§ Extracted data:
──────────

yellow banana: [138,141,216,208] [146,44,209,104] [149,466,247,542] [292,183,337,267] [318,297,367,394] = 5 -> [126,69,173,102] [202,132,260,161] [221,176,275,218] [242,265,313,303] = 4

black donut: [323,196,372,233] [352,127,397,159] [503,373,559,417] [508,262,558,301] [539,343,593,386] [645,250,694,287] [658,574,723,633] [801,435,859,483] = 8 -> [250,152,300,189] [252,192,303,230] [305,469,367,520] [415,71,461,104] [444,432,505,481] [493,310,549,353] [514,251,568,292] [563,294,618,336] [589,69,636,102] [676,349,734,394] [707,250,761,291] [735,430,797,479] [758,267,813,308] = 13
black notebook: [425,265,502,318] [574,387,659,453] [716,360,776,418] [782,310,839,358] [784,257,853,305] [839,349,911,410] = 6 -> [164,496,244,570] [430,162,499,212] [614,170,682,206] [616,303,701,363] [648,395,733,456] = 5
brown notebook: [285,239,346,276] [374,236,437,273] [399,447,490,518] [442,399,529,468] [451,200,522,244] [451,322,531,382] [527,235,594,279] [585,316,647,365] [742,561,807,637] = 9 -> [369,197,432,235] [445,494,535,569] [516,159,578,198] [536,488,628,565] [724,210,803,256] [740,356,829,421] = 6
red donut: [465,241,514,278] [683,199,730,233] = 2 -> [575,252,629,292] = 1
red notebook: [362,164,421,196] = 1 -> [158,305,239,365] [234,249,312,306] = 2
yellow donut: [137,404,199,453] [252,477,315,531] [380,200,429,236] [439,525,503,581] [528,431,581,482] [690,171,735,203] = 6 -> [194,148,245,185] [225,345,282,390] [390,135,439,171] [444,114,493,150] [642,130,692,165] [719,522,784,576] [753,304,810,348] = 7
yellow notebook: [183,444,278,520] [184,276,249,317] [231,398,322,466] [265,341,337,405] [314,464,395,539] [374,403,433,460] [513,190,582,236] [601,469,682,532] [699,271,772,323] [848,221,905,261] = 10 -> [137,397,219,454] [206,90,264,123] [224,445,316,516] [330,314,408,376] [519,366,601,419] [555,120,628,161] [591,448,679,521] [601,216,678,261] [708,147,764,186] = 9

──────────

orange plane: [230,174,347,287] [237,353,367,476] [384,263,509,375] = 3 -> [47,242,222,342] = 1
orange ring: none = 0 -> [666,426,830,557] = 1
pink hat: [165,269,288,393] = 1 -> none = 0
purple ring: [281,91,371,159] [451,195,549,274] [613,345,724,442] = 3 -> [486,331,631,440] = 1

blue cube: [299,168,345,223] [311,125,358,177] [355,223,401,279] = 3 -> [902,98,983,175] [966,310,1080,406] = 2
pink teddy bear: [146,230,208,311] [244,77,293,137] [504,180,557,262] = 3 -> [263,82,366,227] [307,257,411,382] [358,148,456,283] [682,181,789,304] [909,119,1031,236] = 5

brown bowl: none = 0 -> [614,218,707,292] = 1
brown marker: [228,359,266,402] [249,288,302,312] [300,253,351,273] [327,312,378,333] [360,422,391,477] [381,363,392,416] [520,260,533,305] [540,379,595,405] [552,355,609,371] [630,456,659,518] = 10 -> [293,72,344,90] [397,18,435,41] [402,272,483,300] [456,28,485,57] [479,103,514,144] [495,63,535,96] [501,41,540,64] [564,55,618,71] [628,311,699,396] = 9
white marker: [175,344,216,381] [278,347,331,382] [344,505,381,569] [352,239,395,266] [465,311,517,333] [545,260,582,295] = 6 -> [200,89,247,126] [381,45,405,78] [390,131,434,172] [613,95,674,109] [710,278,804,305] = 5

──────────

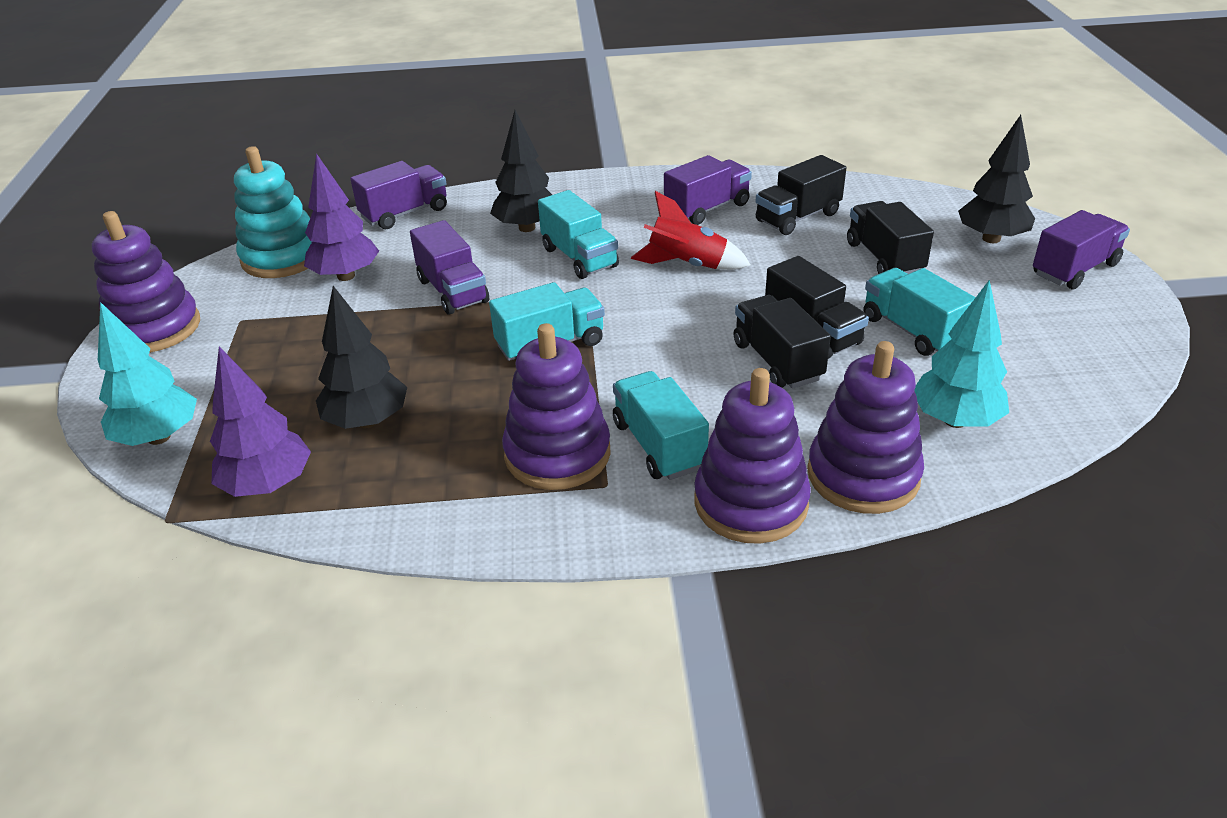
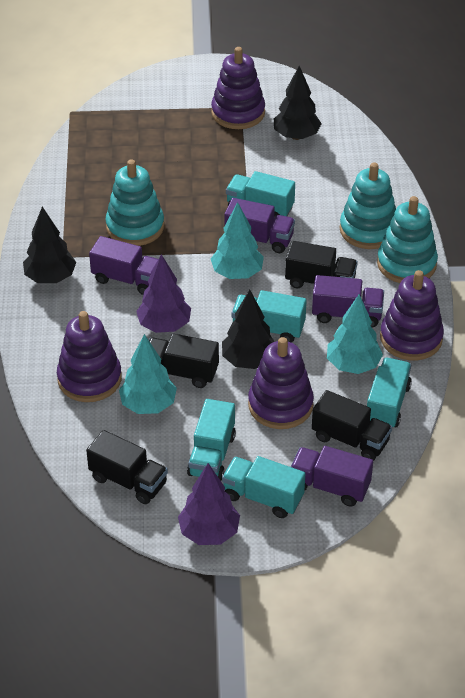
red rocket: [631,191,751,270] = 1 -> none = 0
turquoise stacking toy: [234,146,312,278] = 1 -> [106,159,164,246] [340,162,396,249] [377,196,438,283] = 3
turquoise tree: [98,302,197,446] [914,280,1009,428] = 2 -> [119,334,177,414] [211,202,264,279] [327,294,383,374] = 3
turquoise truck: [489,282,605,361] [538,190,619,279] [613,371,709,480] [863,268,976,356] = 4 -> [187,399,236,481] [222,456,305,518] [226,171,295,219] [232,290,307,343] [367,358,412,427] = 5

──────────

Filter the entries down to the lines that include the string "orange".

orange plane: [230,174,347,287] [237,353,367,476] [384,263,509,375] = 3 -> [47,242,222,342] = 1
orange ring: none = 0 -> [666,426,830,557] = 1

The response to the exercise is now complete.